- _Exercise_
Transcribe exactly the lines from the one holding "R4: none -> 39k (VS, X1)" through the closing line of the entries below. Pictures stay out of the copy.

Items from a data source

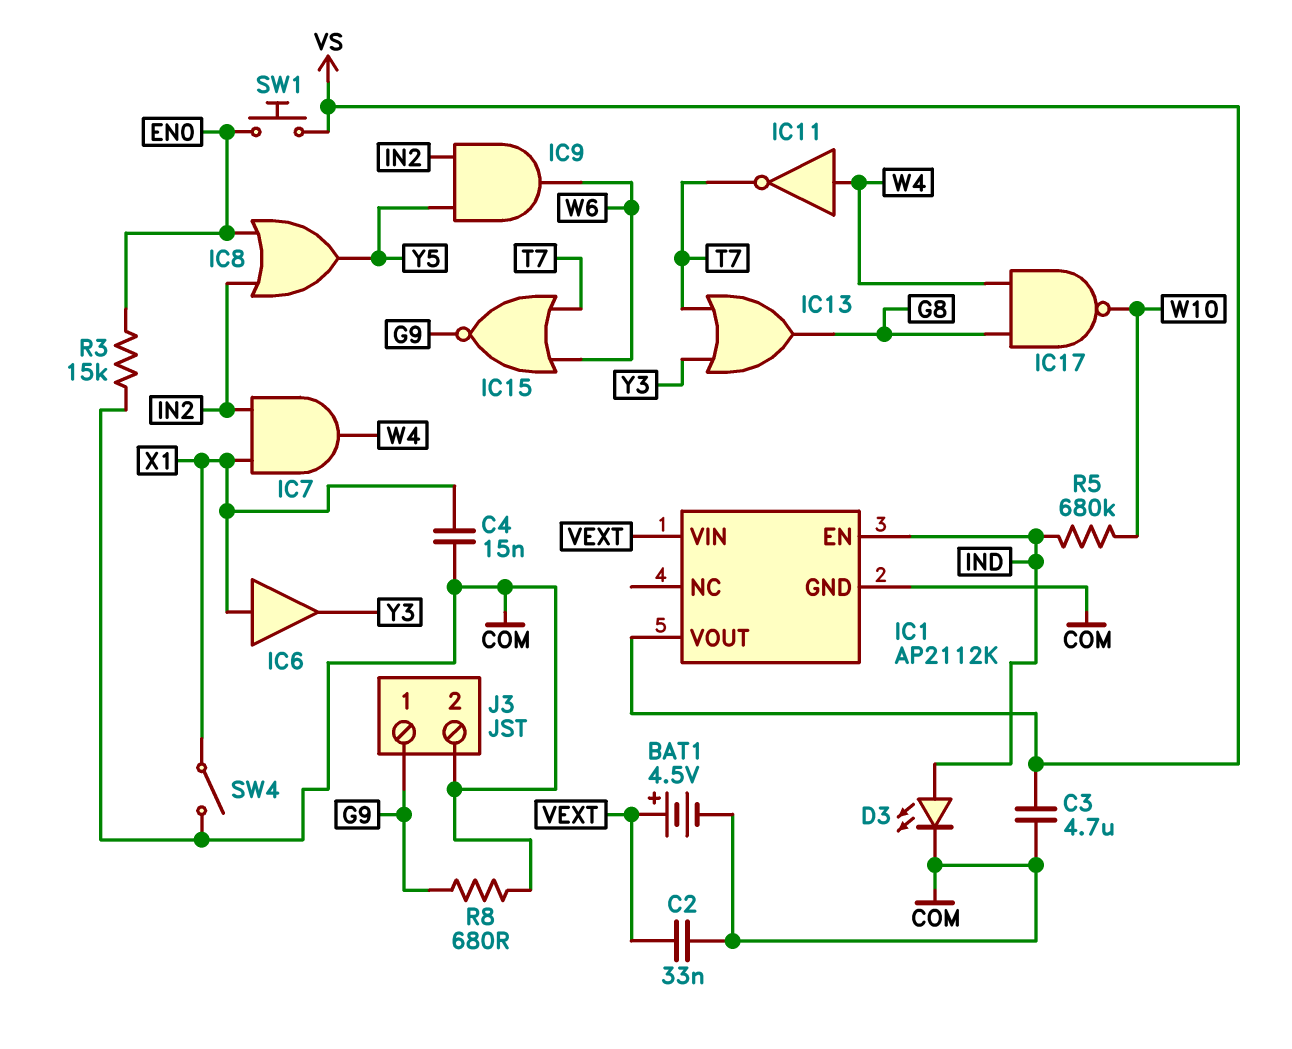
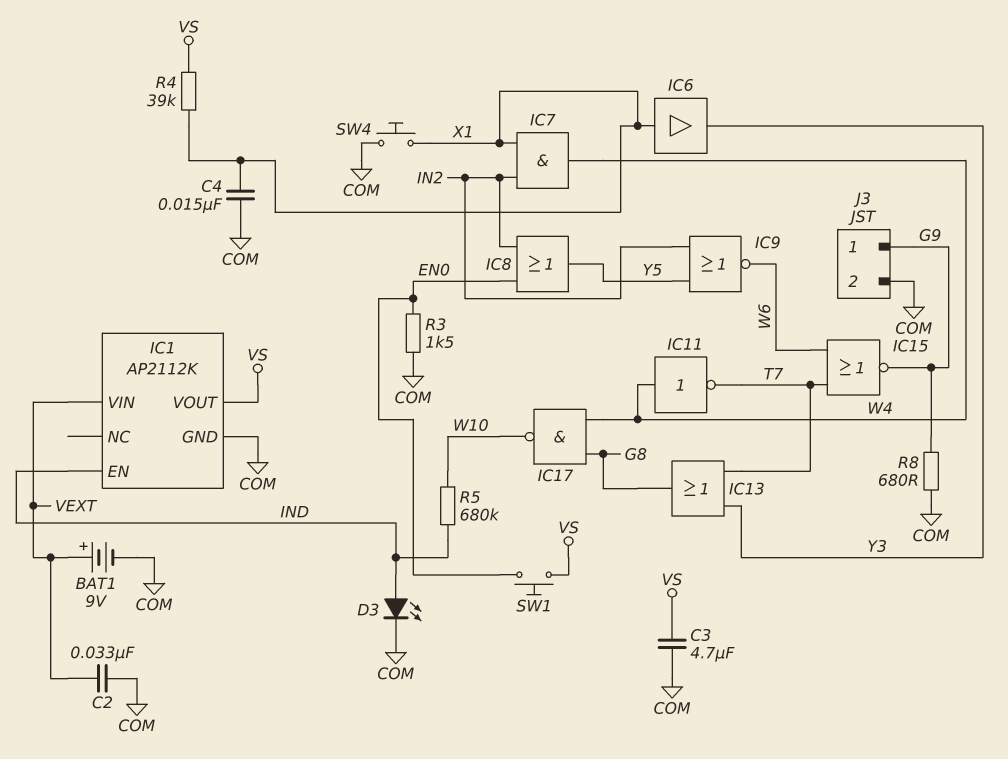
BAT1: 4.5V (plus VEXT, minus COM) -> 9V (plus VEXT, minus COM)
IC9: AND (in IN2, in Y5, out W6) -> NOR (in IN2, in Y5, out W6)
R3: 15k (COM, EN0) -> 1.5k (COM, EN0)
R4: none -> 39k (VS, X1)
SW4: switch (COM, X1) -> button (COM, X1)

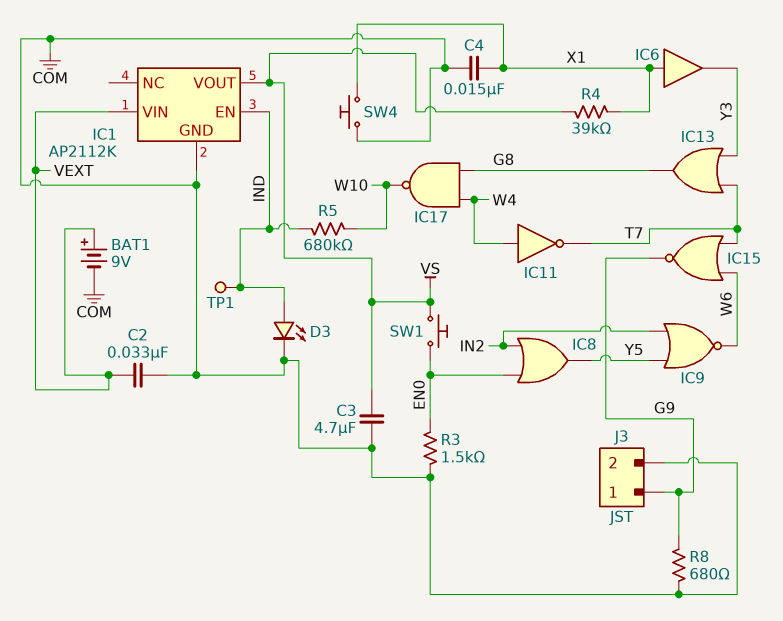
IC7: AND (in IN2, in X1, out W4) -> none
TP1: none -> test point (IND)

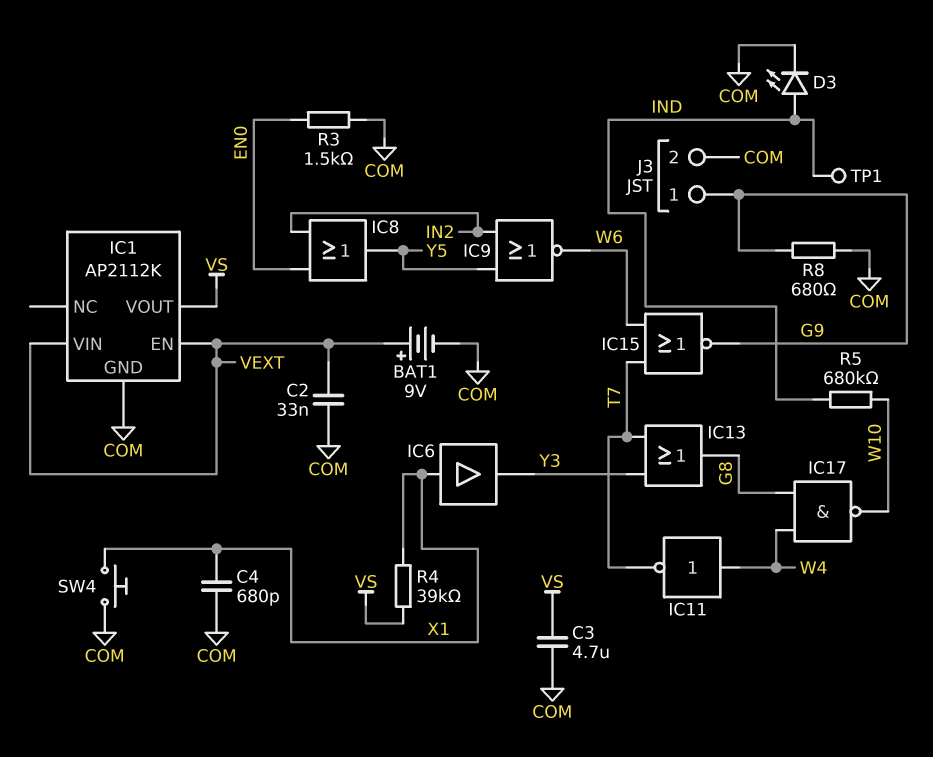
C4: 15nF (COM, X1) -> 680pF (COM, X1)
IC1 pin EN: IND -> VEXT
SW1: button (EN0, VS) -> none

- _Solution to this task_
R4: none -> 39k (VS, X1)
SW4: switch (COM, X1) -> button (COM, X1)

IC7: AND (in IN2, in X1, out W4) -> none
TP1: none -> test point (IND)

C4: 15nF (COM, X1) -> 680pF (COM, X1)
IC1 pin EN: IND -> VEXT
SW1: button (EN0, VS) -> none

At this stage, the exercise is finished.